━━━ Input data ━━━

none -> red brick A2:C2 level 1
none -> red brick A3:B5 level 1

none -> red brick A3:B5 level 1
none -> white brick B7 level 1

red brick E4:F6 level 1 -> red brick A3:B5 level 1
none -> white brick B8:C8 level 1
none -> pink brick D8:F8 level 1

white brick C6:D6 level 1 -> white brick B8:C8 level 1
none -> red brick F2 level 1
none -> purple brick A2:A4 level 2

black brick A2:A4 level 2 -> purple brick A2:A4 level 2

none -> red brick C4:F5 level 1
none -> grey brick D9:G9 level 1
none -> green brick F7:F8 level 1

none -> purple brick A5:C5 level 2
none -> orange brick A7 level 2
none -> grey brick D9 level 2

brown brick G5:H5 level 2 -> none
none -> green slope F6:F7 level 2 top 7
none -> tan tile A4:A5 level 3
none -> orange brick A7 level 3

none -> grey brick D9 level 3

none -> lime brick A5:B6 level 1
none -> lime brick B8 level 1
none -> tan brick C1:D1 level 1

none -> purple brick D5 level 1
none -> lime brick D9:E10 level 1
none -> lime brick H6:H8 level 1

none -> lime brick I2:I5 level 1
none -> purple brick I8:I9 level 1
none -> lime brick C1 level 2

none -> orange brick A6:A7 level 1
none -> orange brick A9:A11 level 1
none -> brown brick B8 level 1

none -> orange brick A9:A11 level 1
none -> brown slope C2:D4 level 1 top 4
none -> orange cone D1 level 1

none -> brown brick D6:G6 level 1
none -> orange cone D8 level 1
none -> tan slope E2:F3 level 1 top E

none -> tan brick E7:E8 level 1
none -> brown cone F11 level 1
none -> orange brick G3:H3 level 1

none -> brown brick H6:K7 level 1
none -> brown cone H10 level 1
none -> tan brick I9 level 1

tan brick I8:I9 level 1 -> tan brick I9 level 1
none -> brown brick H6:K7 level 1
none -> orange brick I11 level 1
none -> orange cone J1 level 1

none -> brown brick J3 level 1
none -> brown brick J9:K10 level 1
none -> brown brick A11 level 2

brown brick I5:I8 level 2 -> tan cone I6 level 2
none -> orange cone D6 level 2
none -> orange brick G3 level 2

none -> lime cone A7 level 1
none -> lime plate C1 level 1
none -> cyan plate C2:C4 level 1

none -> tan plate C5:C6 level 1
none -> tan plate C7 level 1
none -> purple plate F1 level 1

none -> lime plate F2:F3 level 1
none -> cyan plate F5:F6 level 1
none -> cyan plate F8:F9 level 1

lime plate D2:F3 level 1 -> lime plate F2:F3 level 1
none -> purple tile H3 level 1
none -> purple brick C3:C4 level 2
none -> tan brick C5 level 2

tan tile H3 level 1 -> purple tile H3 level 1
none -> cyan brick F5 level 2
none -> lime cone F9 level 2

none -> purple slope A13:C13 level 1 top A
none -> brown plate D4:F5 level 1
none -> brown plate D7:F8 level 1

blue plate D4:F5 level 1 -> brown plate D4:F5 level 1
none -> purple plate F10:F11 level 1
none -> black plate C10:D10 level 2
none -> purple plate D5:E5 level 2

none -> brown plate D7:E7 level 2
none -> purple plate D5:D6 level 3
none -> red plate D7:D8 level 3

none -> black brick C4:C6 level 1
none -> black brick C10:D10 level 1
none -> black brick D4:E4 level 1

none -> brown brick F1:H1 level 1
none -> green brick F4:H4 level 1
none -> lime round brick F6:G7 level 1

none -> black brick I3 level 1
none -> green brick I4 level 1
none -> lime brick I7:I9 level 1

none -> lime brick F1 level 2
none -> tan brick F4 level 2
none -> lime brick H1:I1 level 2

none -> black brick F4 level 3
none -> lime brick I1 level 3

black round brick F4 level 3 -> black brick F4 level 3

━━━

Your instructions:
Looking at the data above, show all lines where the word "cyan" occurs.

Expected answer:
none -> cyan plate C2:C4 level 1
none -> cyan plate F5:F6 level 1
none -> cyan plate F8:F9 level 1
none -> cyan brick F5 level 2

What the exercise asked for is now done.